*TASK STATEMENT*: Look for the line that contains "red teddy bear: 1 -> 2"; output that line and every line after it exactly, through the final line of the material below, and nothing else.

*SOURCE MATERIAL*:
- Opening Delimiter -
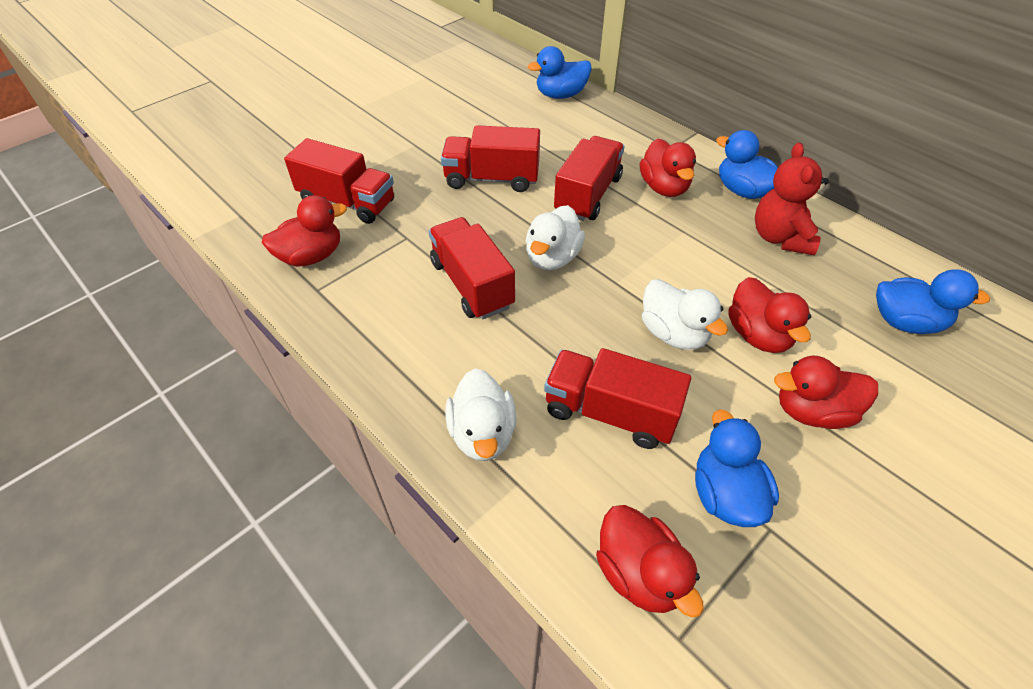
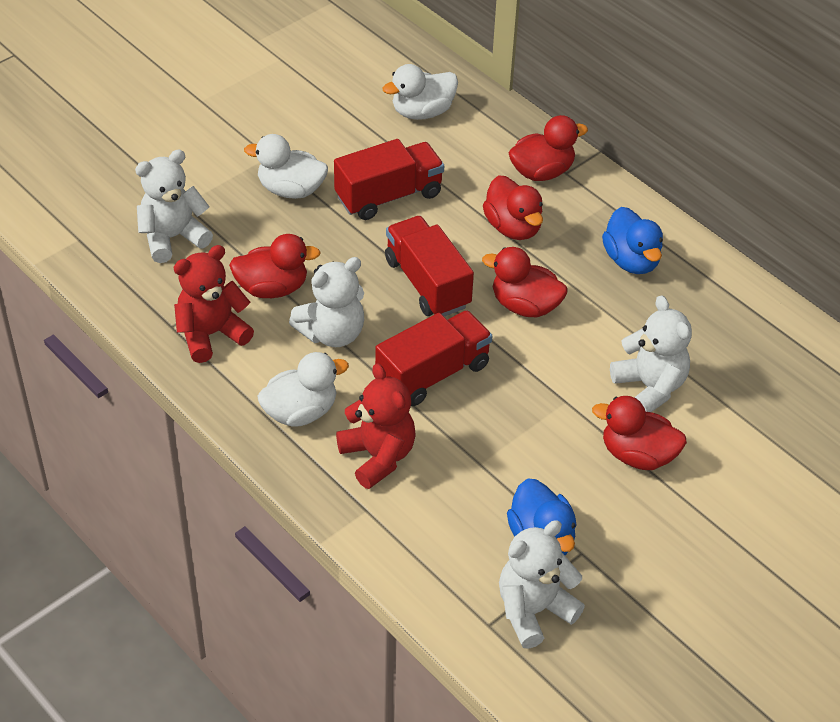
blue duck: 4 -> 2
red teddy bear: 1 -> 2
red truck: 5 -> 3
white teddy bear: 0 -> 4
- Closing Delimiter -
*TASK RESULT*:
red teddy bear: 1 -> 2
red truck: 5 -> 3
white teddy bear: 0 -> 4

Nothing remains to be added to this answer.